- Opening Delimiter -
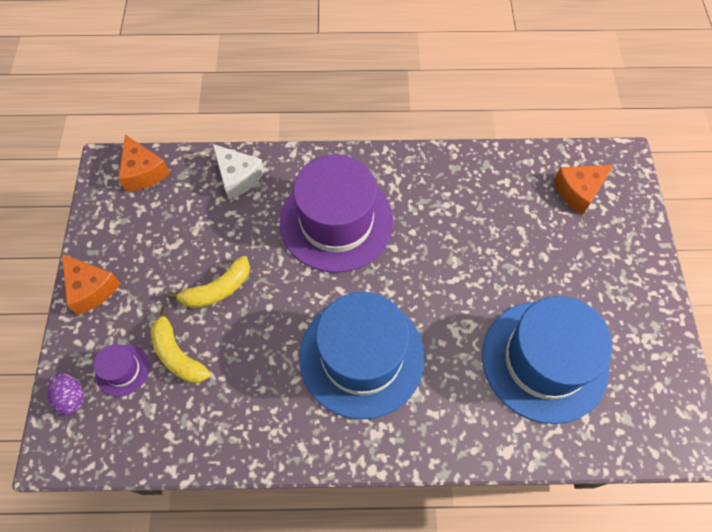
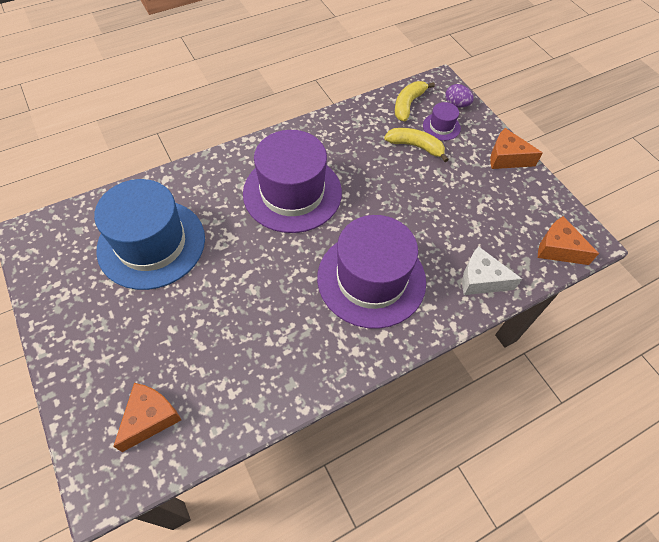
camera: 150 degrees right, 5 degrees down
(217, 289) = (423, 191): yellow banana -> yellow banana (408, 104)
(361, 356) = (292, 192): blue hat -> purple hat

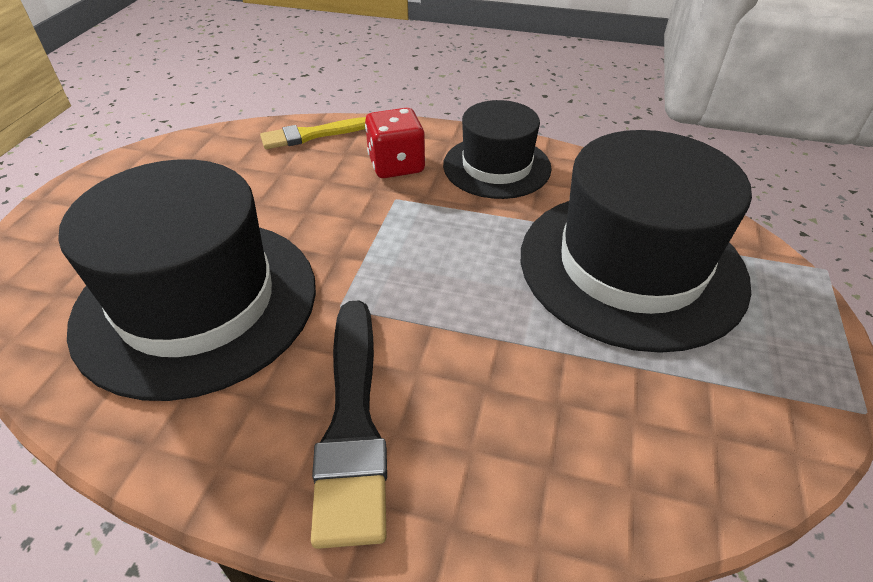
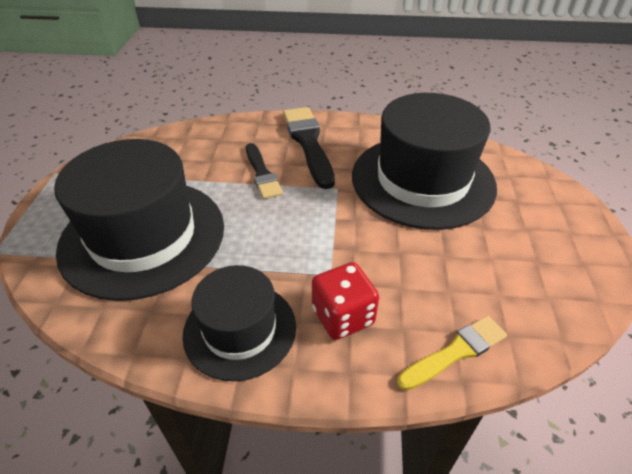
camera: 170 degrees right, 0 degrees up
(459, 352) = (262, 174): none -> black brush

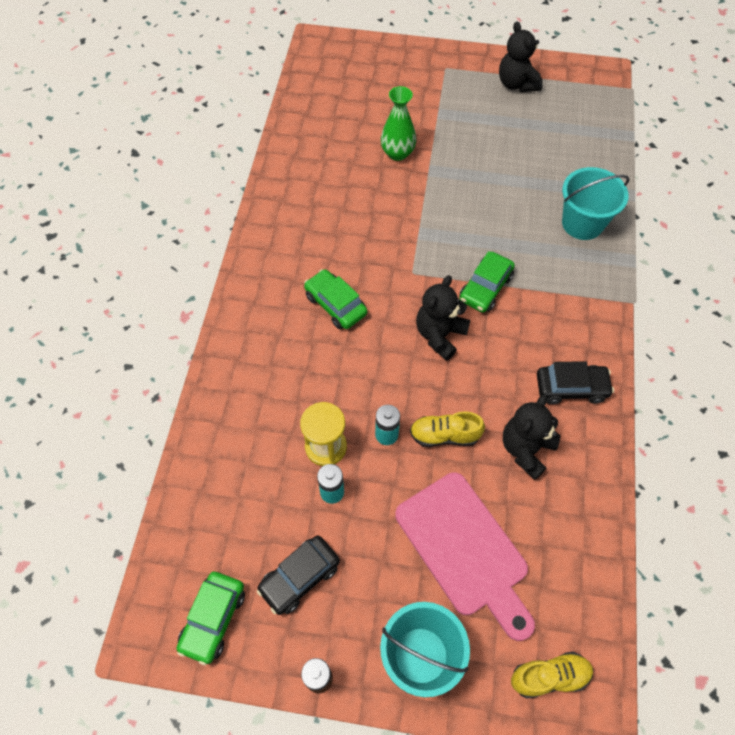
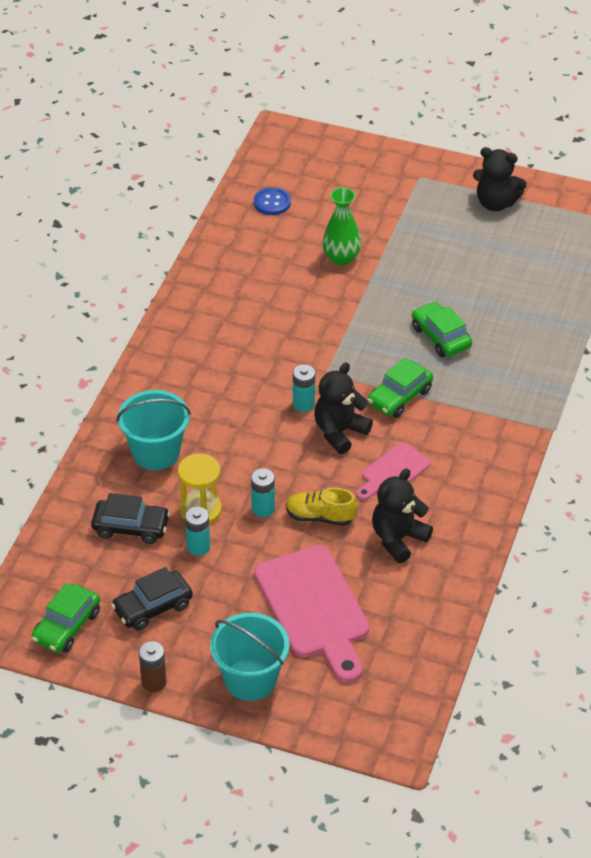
camera: 10 degrees right, 15 degrees down
(324, 108) = (272, 202): none -> blue button
(335, 305) = (239, 392): green car -> green car (441, 337)
(399, 309) = (303, 404): none -> turquoise battery
(501, 372) = (393, 472): none -> pink cutting board
(516, 84) = (496, 203): black teddy bear -> black teddy bear turned 60 degrees counterclockwise
(549, 676) = (365, 711): yellow shoe -> none
(571, 388) = (460, 495): black car -> black car (131, 527)
(582, 223) = (523, 350): turquoise bucket -> turquoise bucket (156, 452)

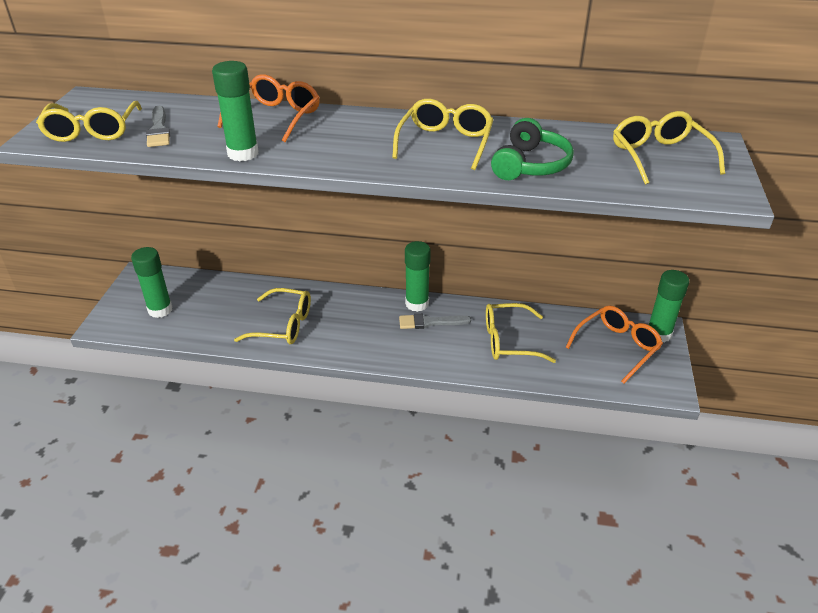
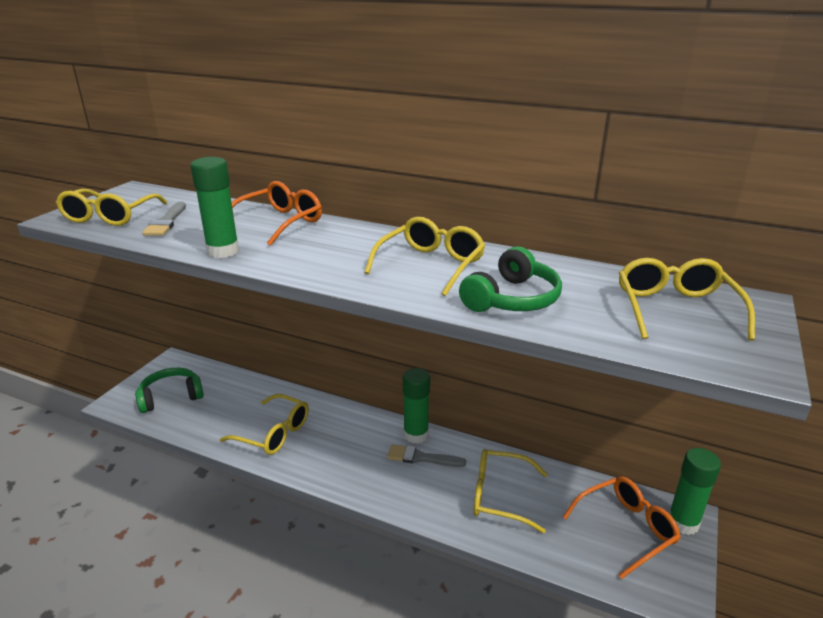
camera: 15 degrees right, 10 degrees down
(160, 310) = (171, 397): green glue stick -> green headphones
- Closing Delimiter -
- _WHAT IS EXPECTED_:
Extract only the lines from the line containing "(571, 388) = (460, 495): black" through the final line of the listing above, unchanged; pictures stay out of the copy.

- _WRITTEN ANSWER_:
(571, 388) = (460, 495): black car -> black car (131, 527)
(582, 223) = (523, 350): turquoise bucket -> turquoise bucket (156, 452)

camera: 15 degrees right, 10 degrees down
(160, 310) = (171, 397): green glue stick -> green headphones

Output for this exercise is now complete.